Problem to solve> Only the line containing "added: WHITE SPOOL" and the lines after it, through the end of the data below, are to be returned, each exactly as it stands.

━━━━━ Excerpted records

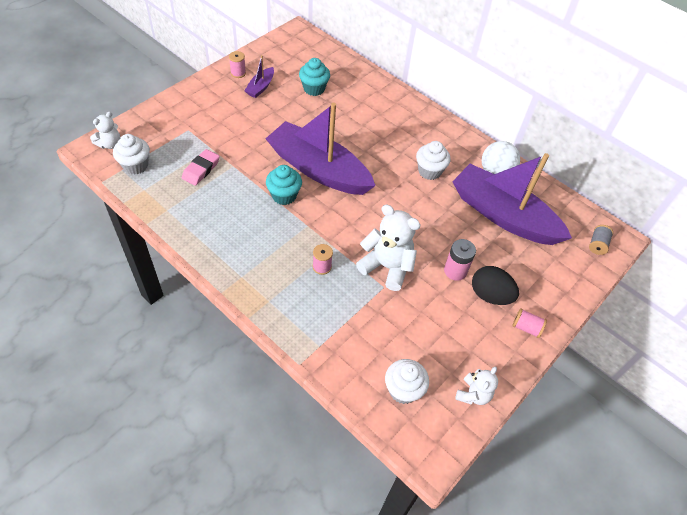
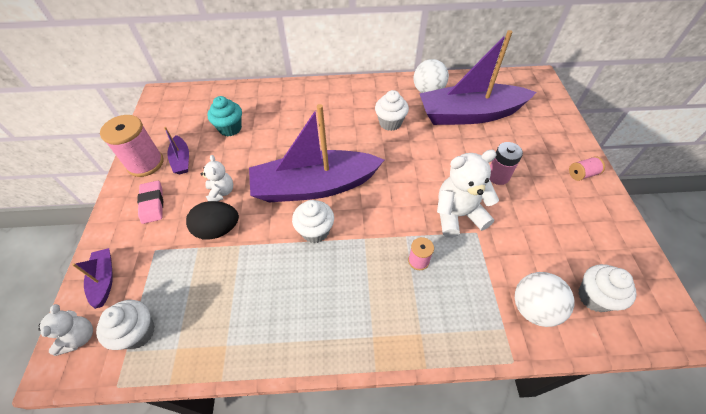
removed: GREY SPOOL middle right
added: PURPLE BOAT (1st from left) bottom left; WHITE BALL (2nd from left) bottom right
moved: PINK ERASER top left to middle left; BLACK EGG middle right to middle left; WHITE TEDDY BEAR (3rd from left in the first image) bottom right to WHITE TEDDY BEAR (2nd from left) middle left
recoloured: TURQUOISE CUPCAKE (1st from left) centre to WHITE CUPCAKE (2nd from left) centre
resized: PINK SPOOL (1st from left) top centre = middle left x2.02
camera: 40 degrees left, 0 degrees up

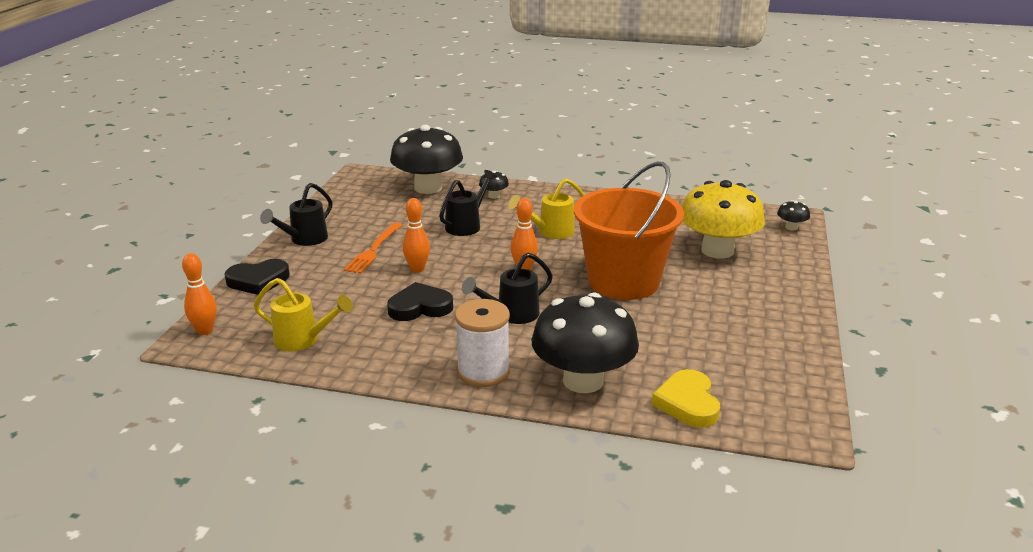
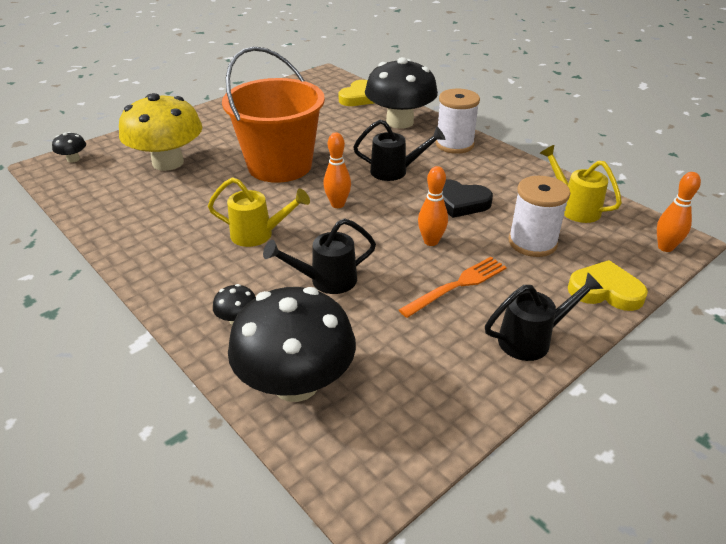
added: WHITE SPOOL (2nd from left) middle right
recoloured: BLACK HEART (1st from left) middle left to YELLOW HEART (2nd from left) middle right
camera: 145 degrees left, 10 degrees up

━━━━━━━━━━

Task solution>
added: WHITE SPOOL (2nd from left) middle right
recoloured: BLACK HEART (1st from left) middle left to YELLOW HEART (2nd from left) middle right
camera: 145 degrees left, 10 degrees up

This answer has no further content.